━━ Supplied material ━━

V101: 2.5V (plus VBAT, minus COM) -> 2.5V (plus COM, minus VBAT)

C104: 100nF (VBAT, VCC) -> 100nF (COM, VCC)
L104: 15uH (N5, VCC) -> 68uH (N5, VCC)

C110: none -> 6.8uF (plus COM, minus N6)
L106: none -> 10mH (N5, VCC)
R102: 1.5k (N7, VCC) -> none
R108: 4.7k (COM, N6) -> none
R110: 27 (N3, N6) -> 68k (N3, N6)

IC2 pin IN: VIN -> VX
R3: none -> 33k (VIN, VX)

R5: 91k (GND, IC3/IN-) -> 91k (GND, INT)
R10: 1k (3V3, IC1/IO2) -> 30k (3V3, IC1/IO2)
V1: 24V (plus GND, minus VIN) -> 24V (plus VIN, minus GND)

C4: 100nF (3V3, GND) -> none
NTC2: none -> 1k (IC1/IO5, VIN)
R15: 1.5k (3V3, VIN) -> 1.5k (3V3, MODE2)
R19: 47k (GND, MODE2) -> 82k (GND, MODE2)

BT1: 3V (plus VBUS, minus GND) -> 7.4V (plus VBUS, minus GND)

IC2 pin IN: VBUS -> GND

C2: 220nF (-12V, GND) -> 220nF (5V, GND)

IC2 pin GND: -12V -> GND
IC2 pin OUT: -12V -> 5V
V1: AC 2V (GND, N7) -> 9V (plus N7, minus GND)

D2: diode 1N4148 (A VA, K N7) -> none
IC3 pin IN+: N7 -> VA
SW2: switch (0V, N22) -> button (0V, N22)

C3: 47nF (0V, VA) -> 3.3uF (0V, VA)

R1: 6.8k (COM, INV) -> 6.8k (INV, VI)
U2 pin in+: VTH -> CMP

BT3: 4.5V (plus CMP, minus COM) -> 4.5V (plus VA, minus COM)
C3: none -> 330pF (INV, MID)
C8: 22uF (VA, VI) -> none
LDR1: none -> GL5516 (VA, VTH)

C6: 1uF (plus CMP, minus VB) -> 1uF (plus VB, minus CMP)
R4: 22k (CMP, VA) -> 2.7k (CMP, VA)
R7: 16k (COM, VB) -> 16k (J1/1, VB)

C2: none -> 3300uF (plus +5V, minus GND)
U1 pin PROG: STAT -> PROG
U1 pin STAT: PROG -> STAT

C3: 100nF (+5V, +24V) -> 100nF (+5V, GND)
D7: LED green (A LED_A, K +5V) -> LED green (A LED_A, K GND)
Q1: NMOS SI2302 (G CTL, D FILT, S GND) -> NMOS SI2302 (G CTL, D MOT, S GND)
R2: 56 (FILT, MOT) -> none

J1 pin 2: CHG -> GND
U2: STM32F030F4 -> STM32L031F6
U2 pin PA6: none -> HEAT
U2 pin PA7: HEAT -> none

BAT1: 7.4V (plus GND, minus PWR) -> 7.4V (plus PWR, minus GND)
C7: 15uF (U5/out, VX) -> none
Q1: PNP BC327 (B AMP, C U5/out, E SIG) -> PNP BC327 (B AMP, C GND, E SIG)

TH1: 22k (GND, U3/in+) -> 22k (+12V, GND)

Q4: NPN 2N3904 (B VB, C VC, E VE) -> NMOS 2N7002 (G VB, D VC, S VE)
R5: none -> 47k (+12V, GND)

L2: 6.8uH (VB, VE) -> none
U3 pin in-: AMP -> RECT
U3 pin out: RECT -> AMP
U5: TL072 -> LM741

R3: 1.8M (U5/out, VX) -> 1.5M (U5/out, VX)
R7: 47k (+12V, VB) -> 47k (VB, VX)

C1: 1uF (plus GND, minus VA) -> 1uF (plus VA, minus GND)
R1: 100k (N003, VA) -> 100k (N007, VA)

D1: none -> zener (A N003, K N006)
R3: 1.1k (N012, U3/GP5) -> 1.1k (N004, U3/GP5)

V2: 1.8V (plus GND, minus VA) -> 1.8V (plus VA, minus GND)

━━━

**The task:** What's needed is every line of the listing, transcribed word for word.

**Completed task:**
V101: 2.5V (plus VBAT, minus COM) -> 2.5V (plus COM, minus VBAT)

C104: 100nF (VBAT, VCC) -> 100nF (COM, VCC)
L104: 15uH (N5, VCC) -> 68uH (N5, VCC)

C110: none -> 6.8uF (plus COM, minus N6)
L106: none -> 10mH (N5, VCC)
R102: 1.5k (N7, VCC) -> none
R108: 4.7k (COM, N6) -> none
R110: 27 (N3, N6) -> 68k (N3, N6)

IC2 pin IN: VIN -> VX
R3: none -> 33k (VIN, VX)

R5: 91k (GND, IC3/IN-) -> 91k (GND, INT)
R10: 1k (3V3, IC1/IO2) -> 30k (3V3, IC1/IO2)
V1: 24V (plus GND, minus VIN) -> 24V (plus VIN, minus GND)

C4: 100nF (3V3, GND) -> none
NTC2: none -> 1k (IC1/IO5, VIN)
R15: 1.5k (3V3, VIN) -> 1.5k (3V3, MODE2)
R19: 47k (GND, MODE2) -> 82k (GND, MODE2)

BT1: 3V (plus VBUS, minus GND) -> 7.4V (plus VBUS, minus GND)

IC2 pin IN: VBUS -> GND

C2: 220nF (-12V, GND) -> 220nF (5V, GND)

IC2 pin GND: -12V -> GND
IC2 pin OUT: -12V -> 5V
V1: AC 2V (GND, N7) -> 9V (plus N7, minus GND)

D2: diode 1N4148 (A VA, K N7) -> none
IC3 pin IN+: N7 -> VA
SW2: switch (0V, N22) -> button (0V, N22)

C3: 47nF (0V, VA) -> 3.3uF (0V, VA)

R1: 6.8k (COM, INV) -> 6.8k (INV, VI)
U2 pin in+: VTH -> CMP

BT3: 4.5V (plus CMP, minus COM) -> 4.5V (plus VA, minus COM)
C3: none -> 330pF (INV, MID)
C8: 22uF (VA, VI) -> none
LDR1: none -> GL5516 (VA, VTH)

C6: 1uF (plus CMP, minus VB) -> 1uF (plus VB, minus CMP)
R4: 22k (CMP, VA) -> 2.7k (CMP, VA)
R7: 16k (COM, VB) -> 16k (J1/1, VB)

C2: none -> 3300uF (plus +5V, minus GND)
U1 pin PROG: STAT -> PROG
U1 pin STAT: PROG -> STAT

C3: 100nF (+5V, +24V) -> 100nF (+5V, GND)
D7: LED green (A LED_A, K +5V) -> LED green (A LED_A, K GND)
Q1: NMOS SI2302 (G CTL, D FILT, S GND) -> NMOS SI2302 (G CTL, D MOT, S GND)
R2: 56 (FILT, MOT) -> none

J1 pin 2: CHG -> GND
U2: STM32F030F4 -> STM32L031F6
U2 pin PA6: none -> HEAT
U2 pin PA7: HEAT -> none

BAT1: 7.4V (plus GND, minus PWR) -> 7.4V (plus PWR, minus GND)
C7: 15uF (U5/out, VX) -> none
Q1: PNP BC327 (B AMP, C U5/out, E SIG) -> PNP BC327 (B AMP, C GND, E SIG)

TH1: 22k (GND, U3/in+) -> 22k (+12V, GND)

Q4: NPN 2N3904 (B VB, C VC, E VE) -> NMOS 2N7002 (G VB, D VC, S VE)
R5: none -> 47k (+12V, GND)

L2: 6.8uH (VB, VE) -> none
U3 pin in-: AMP -> RECT
U3 pin out: RECT -> AMP
U5: TL072 -> LM741

R3: 1.8M (U5/out, VX) -> 1.5M (U5/out, VX)
R7: 47k (+12V, VB) -> 47k (VB, VX)

C1: 1uF (plus GND, minus VA) -> 1uF (plus VA, minus GND)
R1: 100k (N003, VA) -> 100k (N007, VA)

D1: none -> zener (A N003, K N006)
R3: 1.1k (N012, U3/GP5) -> 1.1k (N004, U3/GP5)

V2: 1.8V (plus GND, minus VA) -> 1.8V (plus VA, minus GND)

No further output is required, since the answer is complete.